[Excerpted records Boundary: Start]

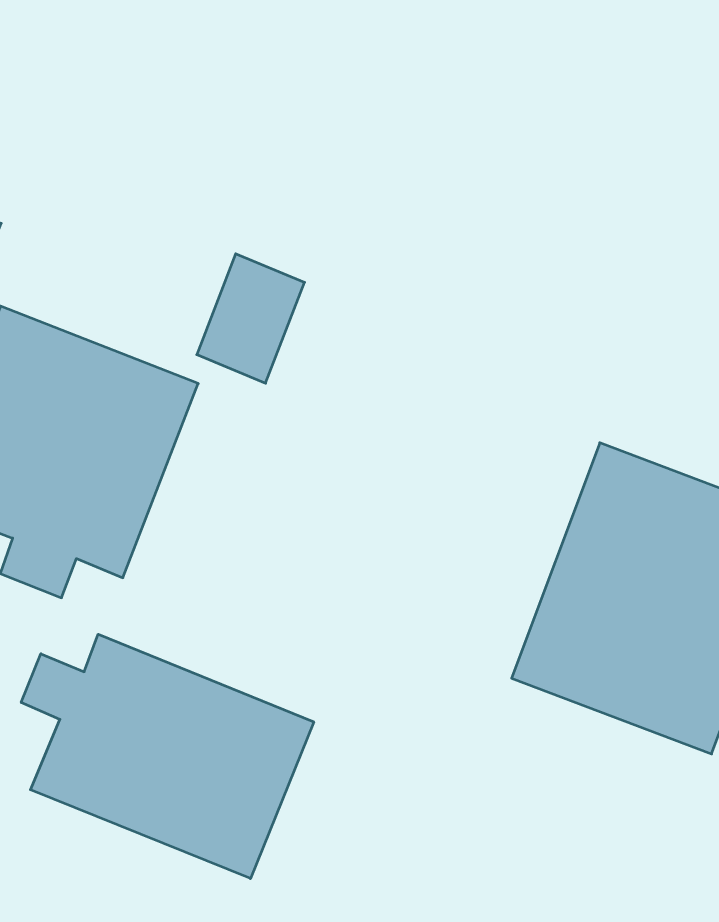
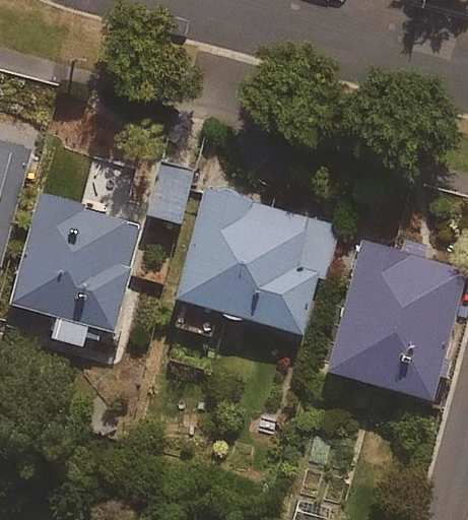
building: none -> [173,186,319,335]
building: [21,634,314,879] -> none

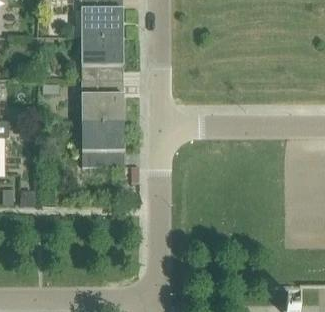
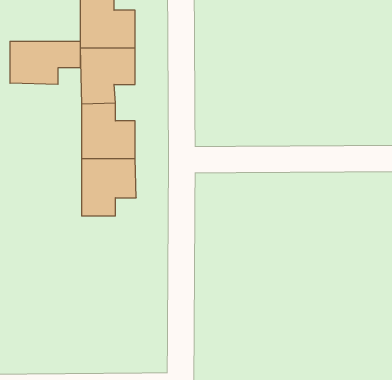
building: none -> [10,41,80,84]

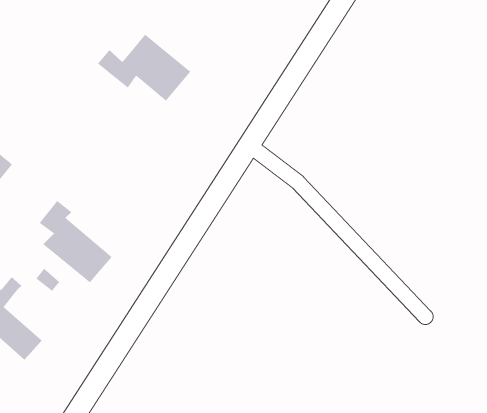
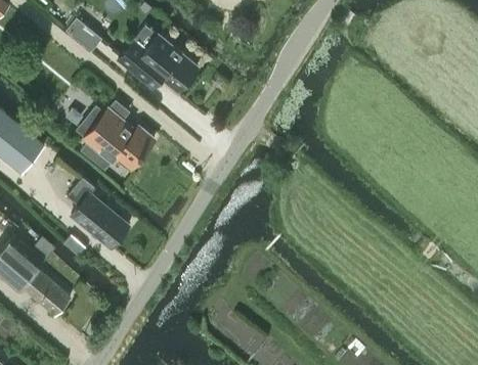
building: none -> [67,18,102,52]
building: none -> [78,102,155,169]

[Excerpted records Boundary: End]

- What is expected: Could you write out all the records exactly, without the pictures?

- Exercise output:
building: none -> [173,186,319,335]
building: [21,634,314,879] -> none

building: none -> [10,41,80,84]

building: none -> [67,18,102,52]
building: none -> [78,102,155,169]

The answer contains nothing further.